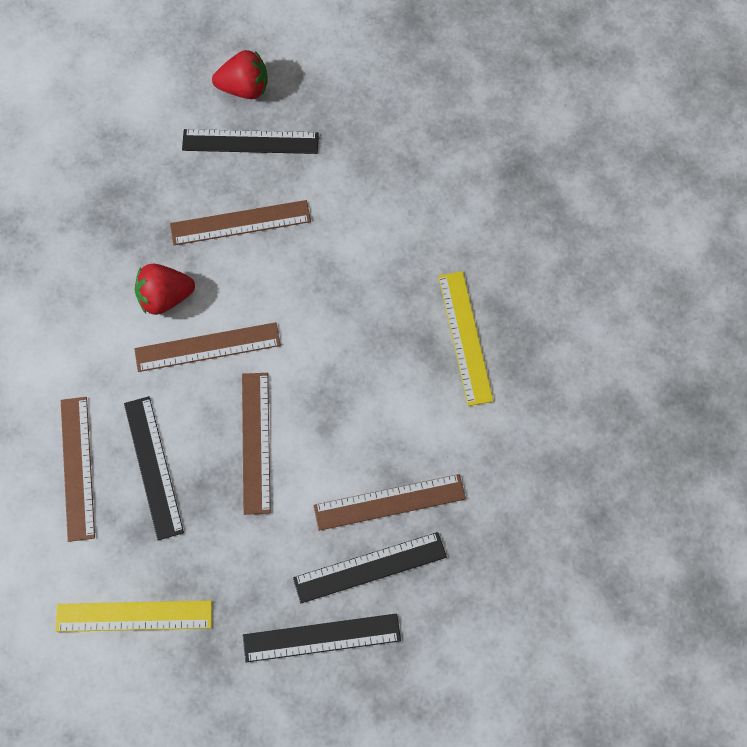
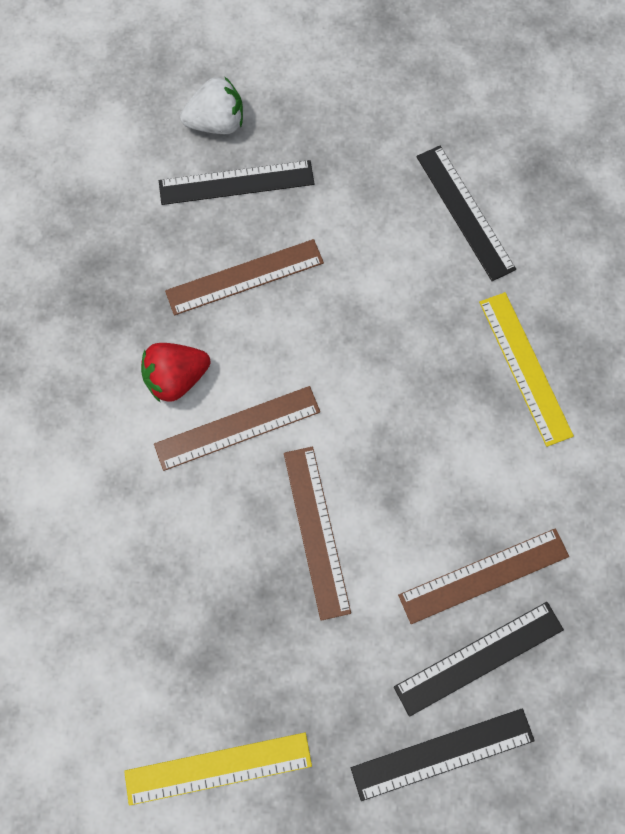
camera: 10 degrees left, 5 degrees up
(77, 468) = (116, 598): brown ruler -> none
(153, 467) = (204, 581): black ruler -> black ruler (465, 212)
(244, 88) = (217, 123): red strawberry -> white strawberry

──────────────────────────────

Task: Once the pictures are set aside, repeat the data above exactly.

Result for this exercise:
camera: 10 degrees left, 5 degrees up
(77, 468) = (116, 598): brown ruler -> none
(153, 467) = (204, 581): black ruler -> black ruler (465, 212)
(244, 88) = (217, 123): red strawberry -> white strawberry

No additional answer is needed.